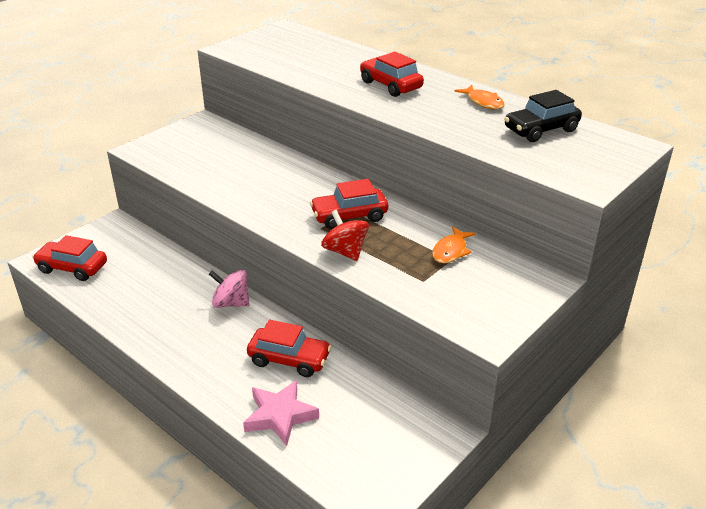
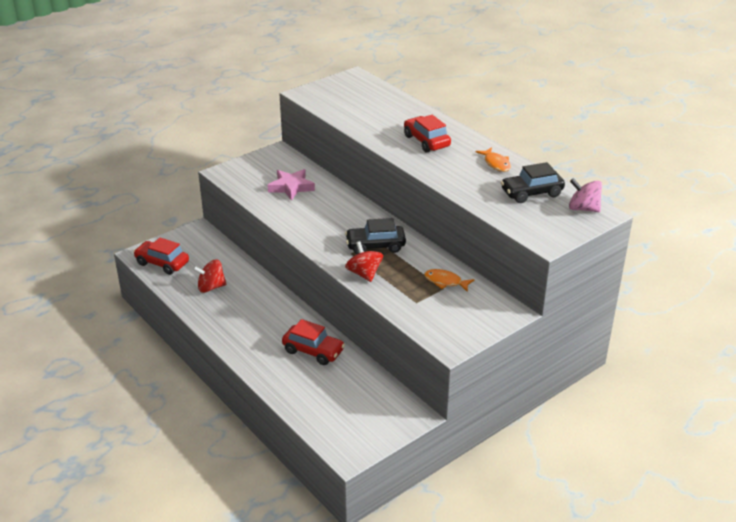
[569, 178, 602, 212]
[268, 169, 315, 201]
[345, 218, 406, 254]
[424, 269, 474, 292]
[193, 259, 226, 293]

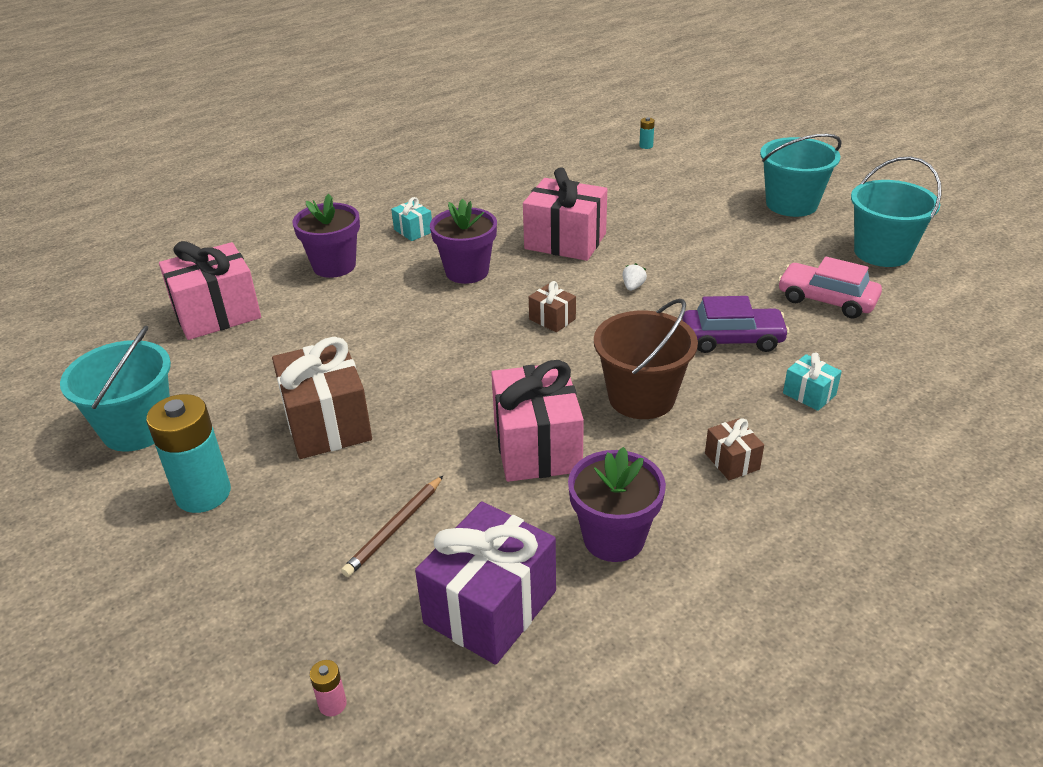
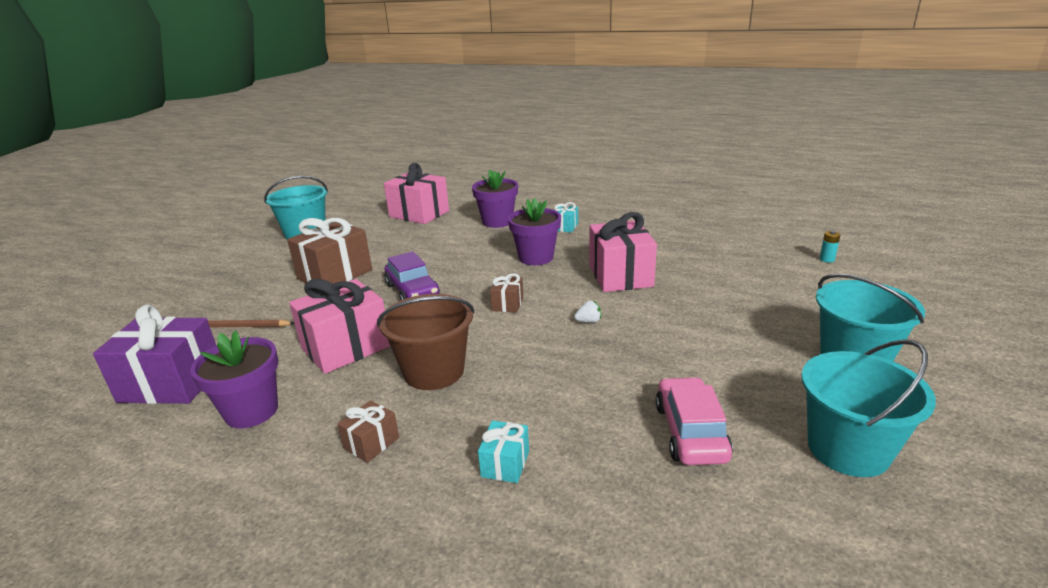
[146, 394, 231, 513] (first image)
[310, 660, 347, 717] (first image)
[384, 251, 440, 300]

▶ [BRIEF]:
Reproduce the whole listing word for word, setting aside any pictures.

▶ [SOLUTION TO THIS PROBLEM]:
[569, 178, 602, 212]
[268, 169, 315, 201]
[345, 218, 406, 254]
[424, 269, 474, 292]
[193, 259, 226, 293]

[146, 394, 231, 513] (first image)
[310, 660, 347, 717] (first image)
[384, 251, 440, 300]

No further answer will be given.